- _Raw data_
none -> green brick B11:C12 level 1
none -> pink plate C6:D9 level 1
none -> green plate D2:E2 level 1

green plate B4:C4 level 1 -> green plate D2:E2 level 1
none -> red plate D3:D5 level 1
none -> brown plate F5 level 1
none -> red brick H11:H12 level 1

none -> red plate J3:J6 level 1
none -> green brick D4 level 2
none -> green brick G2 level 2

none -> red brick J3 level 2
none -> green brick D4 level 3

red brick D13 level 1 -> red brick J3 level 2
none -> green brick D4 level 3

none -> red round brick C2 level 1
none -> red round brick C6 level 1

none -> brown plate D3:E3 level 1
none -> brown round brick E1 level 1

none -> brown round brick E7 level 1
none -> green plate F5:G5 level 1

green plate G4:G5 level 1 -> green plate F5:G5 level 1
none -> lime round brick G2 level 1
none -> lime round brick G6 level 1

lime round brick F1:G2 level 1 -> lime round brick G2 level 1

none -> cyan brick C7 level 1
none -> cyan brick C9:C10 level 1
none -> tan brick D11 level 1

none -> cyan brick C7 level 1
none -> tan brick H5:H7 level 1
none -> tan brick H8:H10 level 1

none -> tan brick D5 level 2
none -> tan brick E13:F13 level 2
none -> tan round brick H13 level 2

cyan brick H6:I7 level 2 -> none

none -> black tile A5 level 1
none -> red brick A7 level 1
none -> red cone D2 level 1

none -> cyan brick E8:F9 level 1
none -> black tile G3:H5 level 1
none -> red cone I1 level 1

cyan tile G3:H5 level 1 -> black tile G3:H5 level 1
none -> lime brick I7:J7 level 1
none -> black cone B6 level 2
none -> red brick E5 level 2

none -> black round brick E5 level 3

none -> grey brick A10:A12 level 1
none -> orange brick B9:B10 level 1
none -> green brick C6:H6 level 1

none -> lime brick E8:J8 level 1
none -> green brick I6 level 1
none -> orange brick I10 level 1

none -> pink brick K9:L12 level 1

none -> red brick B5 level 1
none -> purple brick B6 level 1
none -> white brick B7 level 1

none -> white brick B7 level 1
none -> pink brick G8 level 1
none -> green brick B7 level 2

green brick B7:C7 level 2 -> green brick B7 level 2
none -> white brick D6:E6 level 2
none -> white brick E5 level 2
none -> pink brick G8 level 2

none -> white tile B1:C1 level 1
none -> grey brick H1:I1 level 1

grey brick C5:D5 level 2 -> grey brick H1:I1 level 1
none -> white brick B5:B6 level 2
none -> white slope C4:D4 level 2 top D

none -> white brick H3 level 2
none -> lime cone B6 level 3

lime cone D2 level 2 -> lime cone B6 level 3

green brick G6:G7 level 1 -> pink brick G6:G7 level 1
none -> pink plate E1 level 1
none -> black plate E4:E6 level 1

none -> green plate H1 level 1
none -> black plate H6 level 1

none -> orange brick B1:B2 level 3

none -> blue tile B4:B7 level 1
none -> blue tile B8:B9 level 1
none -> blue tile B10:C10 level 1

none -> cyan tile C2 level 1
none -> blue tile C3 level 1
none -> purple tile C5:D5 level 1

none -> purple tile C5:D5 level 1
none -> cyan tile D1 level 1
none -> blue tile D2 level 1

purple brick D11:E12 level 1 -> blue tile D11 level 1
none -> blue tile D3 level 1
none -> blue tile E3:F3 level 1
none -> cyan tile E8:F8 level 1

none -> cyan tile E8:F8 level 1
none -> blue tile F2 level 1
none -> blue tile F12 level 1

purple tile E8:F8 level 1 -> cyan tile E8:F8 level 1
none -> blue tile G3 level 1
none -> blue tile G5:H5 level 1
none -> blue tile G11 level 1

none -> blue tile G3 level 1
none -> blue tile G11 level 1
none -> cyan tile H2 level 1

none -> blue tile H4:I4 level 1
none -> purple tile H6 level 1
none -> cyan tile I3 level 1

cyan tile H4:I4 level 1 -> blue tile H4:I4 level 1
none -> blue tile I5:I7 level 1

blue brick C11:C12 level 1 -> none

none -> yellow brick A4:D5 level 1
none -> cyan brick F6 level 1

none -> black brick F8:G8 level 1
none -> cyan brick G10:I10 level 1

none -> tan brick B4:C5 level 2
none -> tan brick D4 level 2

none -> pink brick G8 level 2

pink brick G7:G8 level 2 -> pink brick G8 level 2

- _Problem description_
The records need to be copied exactly, with no line left out.

- _Result_
none -> green brick B11:C12 level 1
none -> pink plate C6:D9 level 1
none -> green plate D2:E2 level 1

green plate B4:C4 level 1 -> green plate D2:E2 level 1
none -> red plate D3:D5 level 1
none -> brown plate F5 level 1
none -> red brick H11:H12 level 1

none -> red plate J3:J6 level 1
none -> green brick D4 level 2
none -> green brick G2 level 2

none -> red brick J3 level 2
none -> green brick D4 level 3

red brick D13 level 1 -> red brick J3 level 2
none -> green brick D4 level 3

none -> red round brick C2 level 1
none -> red round brick C6 level 1

none -> brown plate D3:E3 level 1
none -> brown round brick E1 level 1

none -> brown round brick E7 level 1
none -> green plate F5:G5 level 1

green plate G4:G5 level 1 -> green plate F5:G5 level 1
none -> lime round brick G2 level 1
none -> lime round brick G6 level 1

lime round brick F1:G2 level 1 -> lime round brick G2 level 1

none -> cyan brick C7 level 1
none -> cyan brick C9:C10 level 1
none -> tan brick D11 level 1

none -> cyan brick C7 level 1
none -> tan brick H5:H7 level 1
none -> tan brick H8:H10 level 1

none -> tan brick D5 level 2
none -> tan brick E13:F13 level 2
none -> tan round brick H13 level 2

cyan brick H6:I7 level 2 -> none

none -> black tile A5 level 1
none -> red brick A7 level 1
none -> red cone D2 level 1

none -> cyan brick E8:F9 level 1
none -> black tile G3:H5 level 1
none -> red cone I1 level 1

cyan tile G3:H5 level 1 -> black tile G3:H5 level 1
none -> lime brick I7:J7 level 1
none -> black cone B6 level 2
none -> red brick E5 level 2

none -> black round brick E5 level 3

none -> grey brick A10:A12 level 1
none -> orange brick B9:B10 level 1
none -> green brick C6:H6 level 1

none -> lime brick E8:J8 level 1
none -> green brick I6 level 1
none -> orange brick I10 level 1

none -> pink brick K9:L12 level 1

none -> red brick B5 level 1
none -> purple brick B6 level 1
none -> white brick B7 level 1

none -> white brick B7 level 1
none -> pink brick G8 level 1
none -> green brick B7 level 2

green brick B7:C7 level 2 -> green brick B7 level 2
none -> white brick D6:E6 level 2
none -> white brick E5 level 2
none -> pink brick G8 level 2

none -> white tile B1:C1 level 1
none -> grey brick H1:I1 level 1

grey brick C5:D5 level 2 -> grey brick H1:I1 level 1
none -> white brick B5:B6 level 2
none -> white slope C4:D4 level 2 top D

none -> white brick H3 level 2
none -> lime cone B6 level 3

lime cone D2 level 2 -> lime cone B6 level 3

green brick G6:G7 level 1 -> pink brick G6:G7 level 1
none -> pink plate E1 level 1
none -> black plate E4:E6 level 1

none -> green plate H1 level 1
none -> black plate H6 level 1

none -> orange brick B1:B2 level 3

none -> blue tile B4:B7 level 1
none -> blue tile B8:B9 level 1
none -> blue tile B10:C10 level 1

none -> cyan tile C2 level 1
none -> blue tile C3 level 1
none -> purple tile C5:D5 level 1

none -> purple tile C5:D5 level 1
none -> cyan tile D1 level 1
none -> blue tile D2 level 1

purple brick D11:E12 level 1 -> blue tile D11 level 1
none -> blue tile D3 level 1
none -> blue tile E3:F3 level 1
none -> cyan tile E8:F8 level 1

none -> cyan tile E8:F8 level 1
none -> blue tile F2 level 1
none -> blue tile F12 level 1

purple tile E8:F8 level 1 -> cyan tile E8:F8 level 1
none -> blue tile G3 level 1
none -> blue tile G5:H5 level 1
none -> blue tile G11 level 1

none -> blue tile G3 level 1
none -> blue tile G11 level 1
none -> cyan tile H2 level 1

none -> blue tile H4:I4 level 1
none -> purple tile H6 level 1
none -> cyan tile I3 level 1

cyan tile H4:I4 level 1 -> blue tile H4:I4 level 1
none -> blue tile I5:I7 level 1

blue brick C11:C12 level 1 -> none

none -> yellow brick A4:D5 level 1
none -> cyan brick F6 level 1

none -> black brick F8:G8 level 1
none -> cyan brick G10:I10 level 1

none -> tan brick B4:C5 level 2
none -> tan brick D4 level 2

none -> pink brick G8 level 2

pink brick G7:G8 level 2 -> pink brick G8 level 2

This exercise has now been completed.